* Your objective
An exact transcription is needed of the lines below from the one with "ENC2 pin DT: GP14 -> GP13" through the one with "TOF1 pin SDA: GP19 -> GP15", with no other lines and no pictures.

______

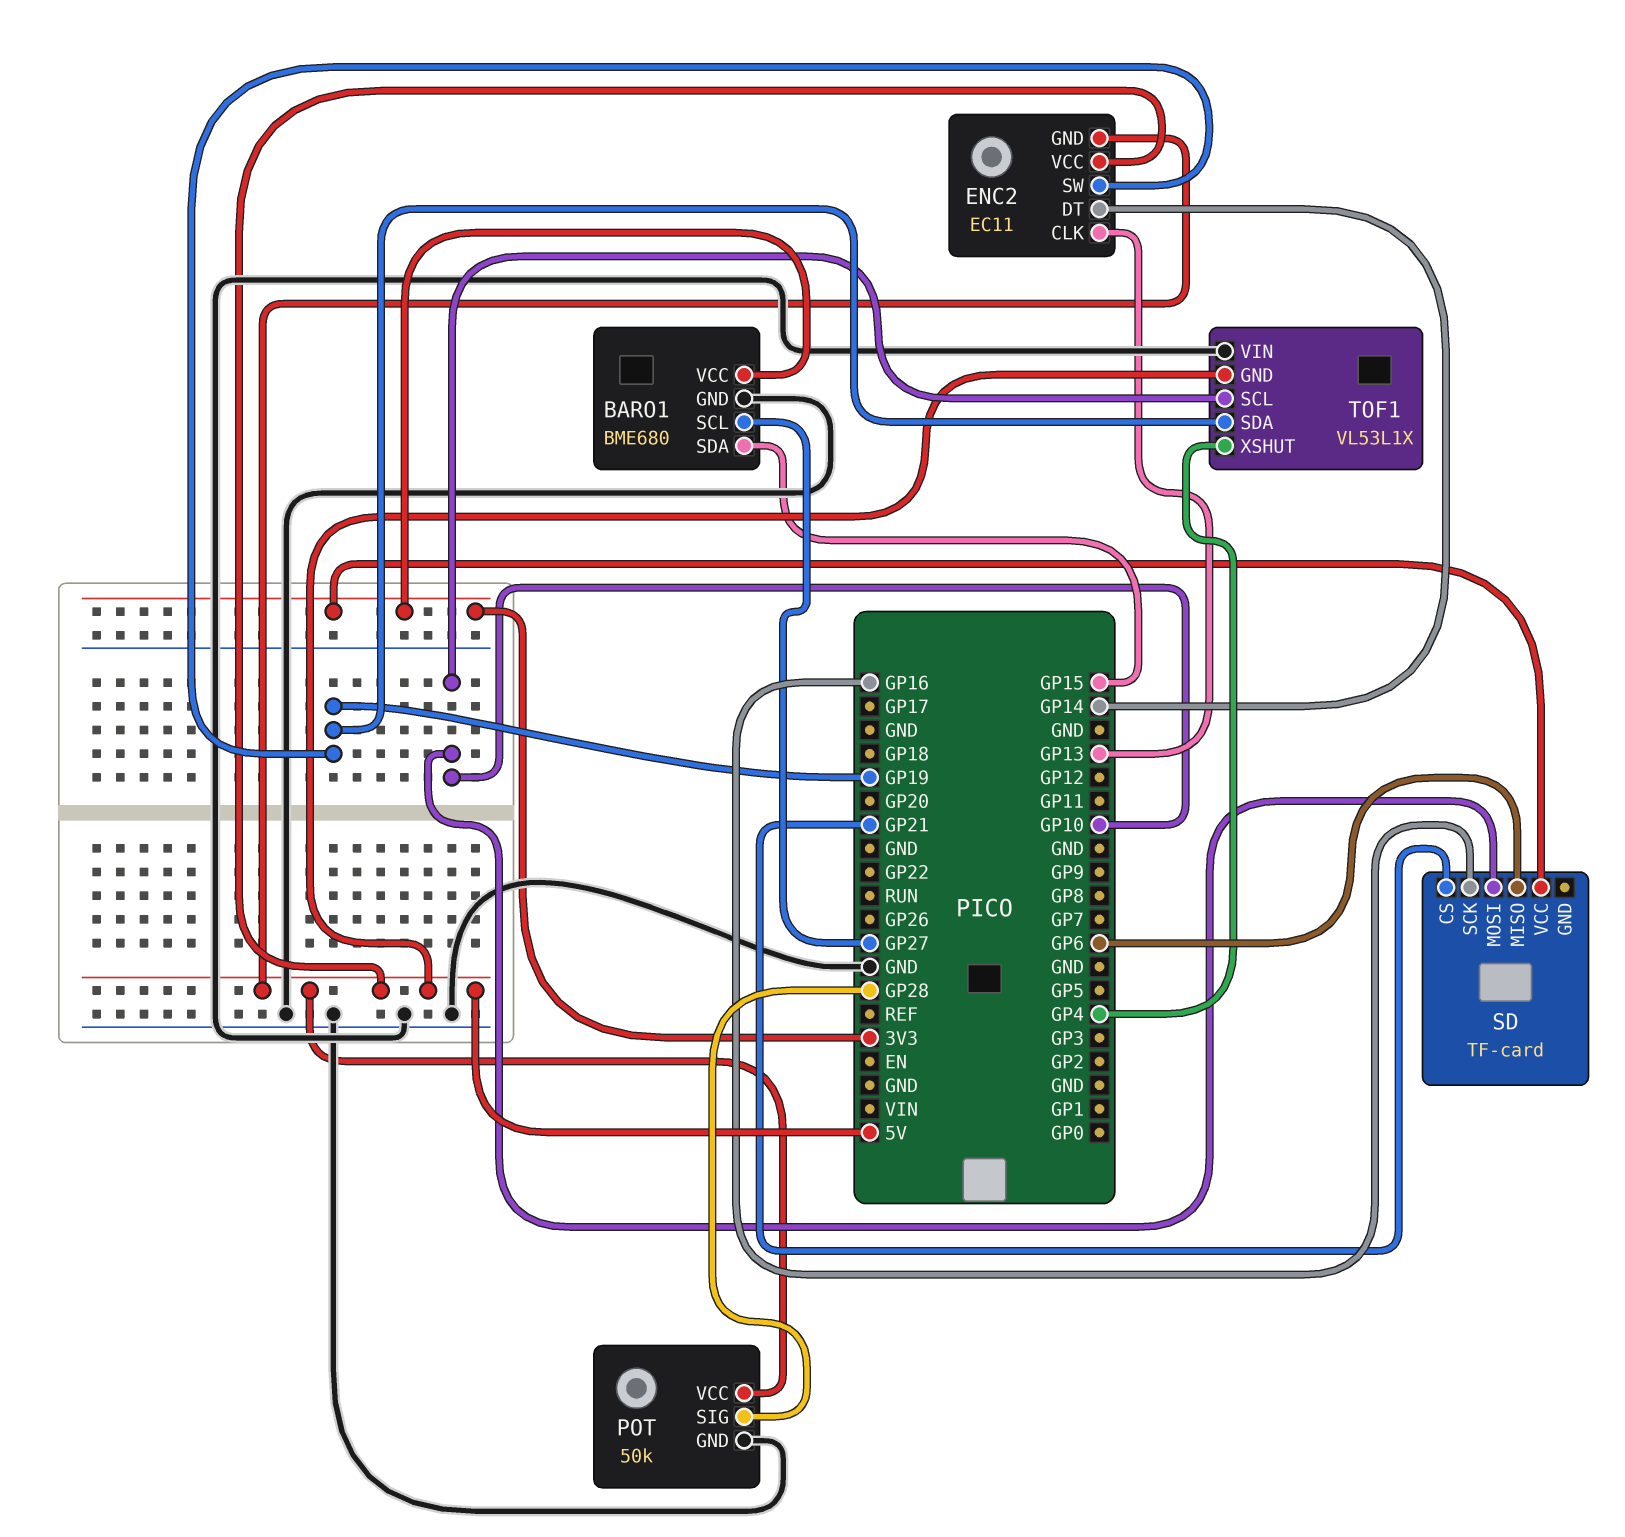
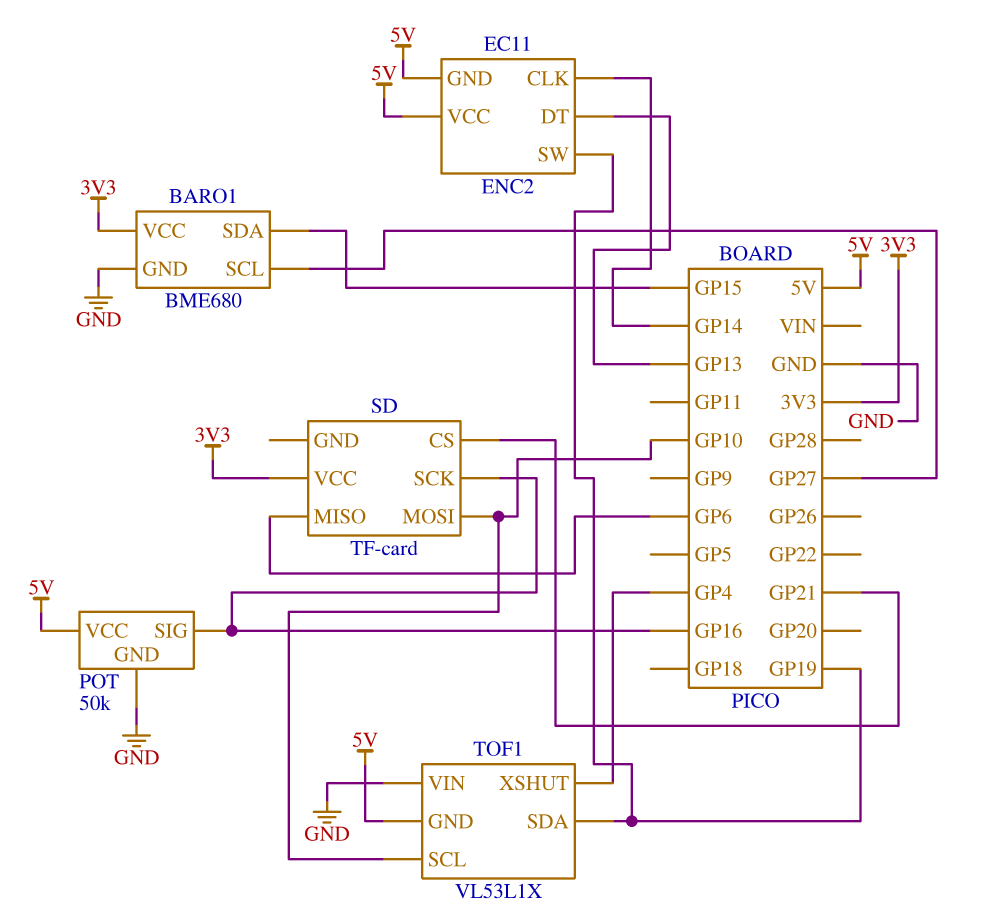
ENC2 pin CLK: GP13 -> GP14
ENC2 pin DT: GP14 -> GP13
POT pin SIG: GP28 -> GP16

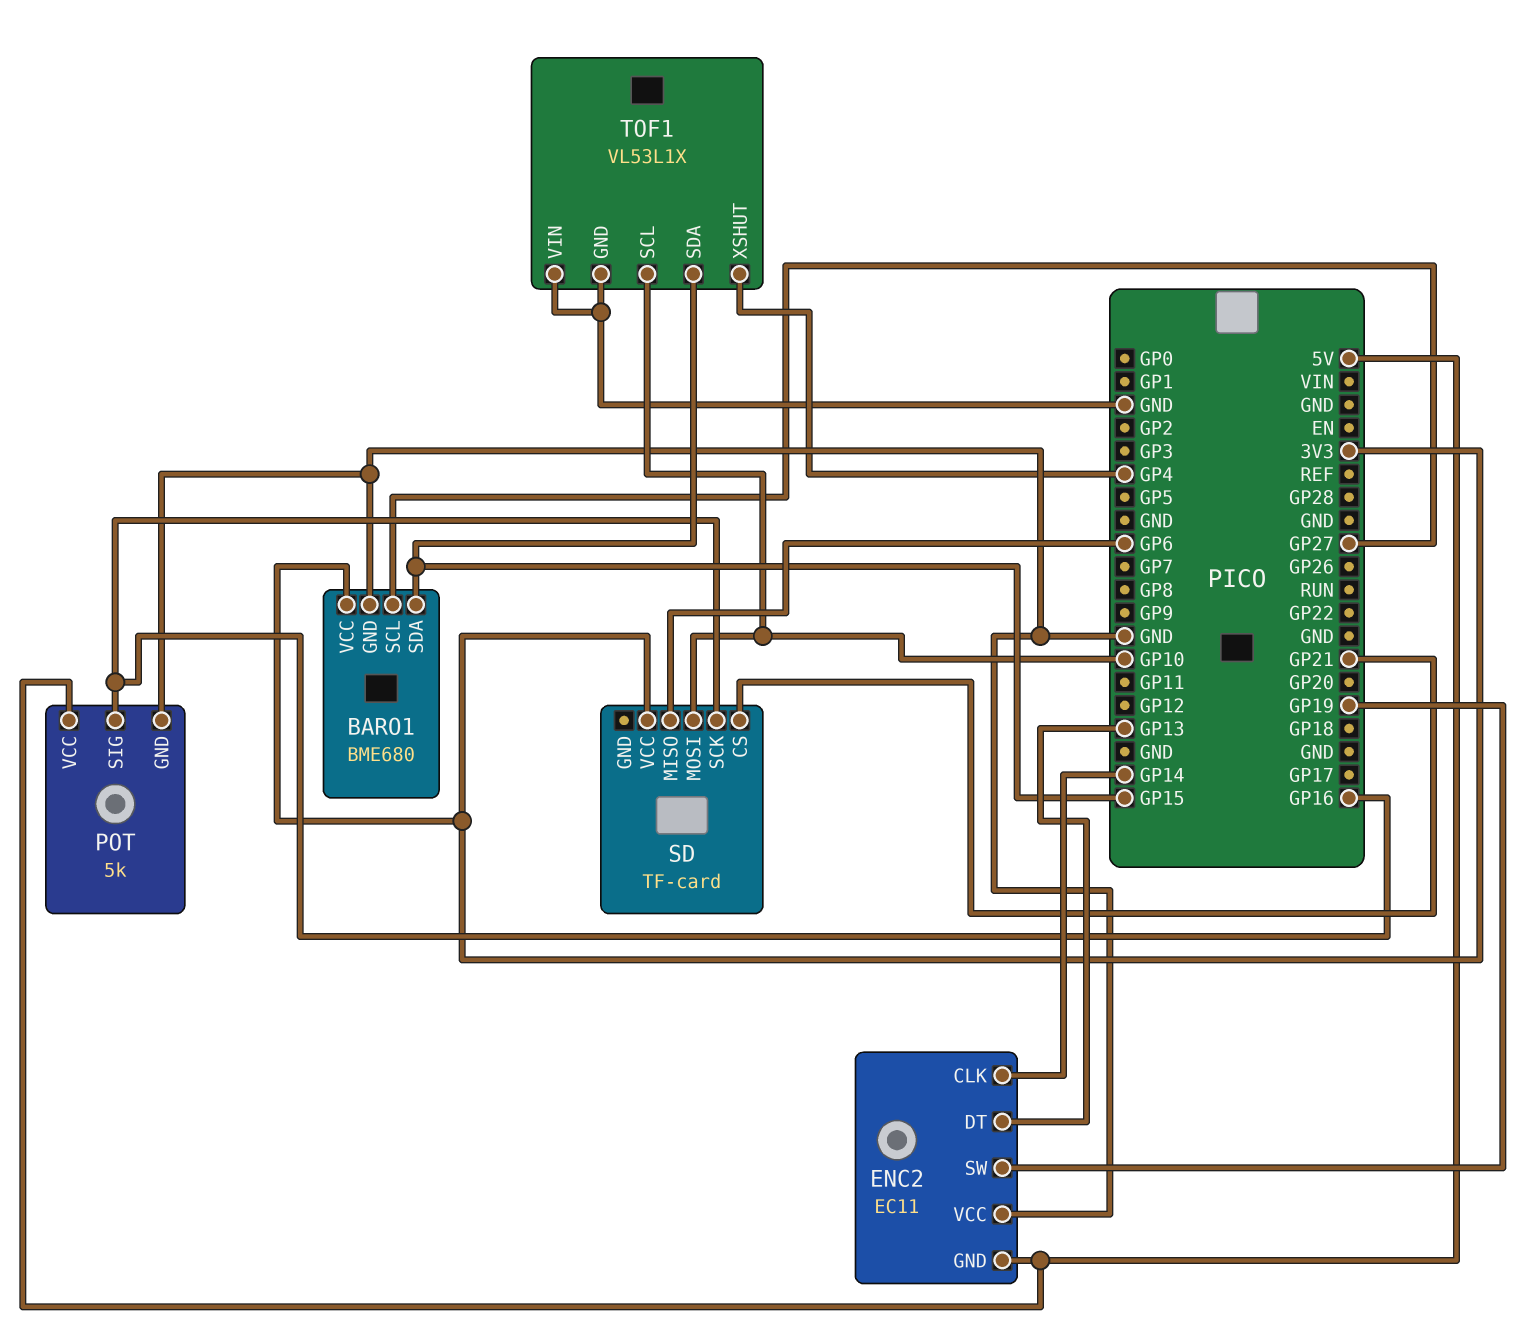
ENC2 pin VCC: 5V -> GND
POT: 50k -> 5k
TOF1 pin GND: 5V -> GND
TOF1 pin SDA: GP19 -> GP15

______

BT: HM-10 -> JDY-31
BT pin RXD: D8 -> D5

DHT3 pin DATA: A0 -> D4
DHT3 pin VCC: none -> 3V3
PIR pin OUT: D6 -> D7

______

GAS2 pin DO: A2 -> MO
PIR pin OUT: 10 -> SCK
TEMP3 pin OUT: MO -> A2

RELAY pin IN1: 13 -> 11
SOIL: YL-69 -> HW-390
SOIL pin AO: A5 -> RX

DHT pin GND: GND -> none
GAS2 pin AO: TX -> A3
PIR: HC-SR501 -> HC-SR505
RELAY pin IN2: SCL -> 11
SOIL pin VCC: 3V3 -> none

______

* Expected output
ENC2 pin DT: GP14 -> GP13
POT pin SIG: GP28 -> GP16

ENC2 pin VCC: 5V -> GND
POT: 50k -> 5k
TOF1 pin GND: 5V -> GND
TOF1 pin SDA: GP19 -> GP15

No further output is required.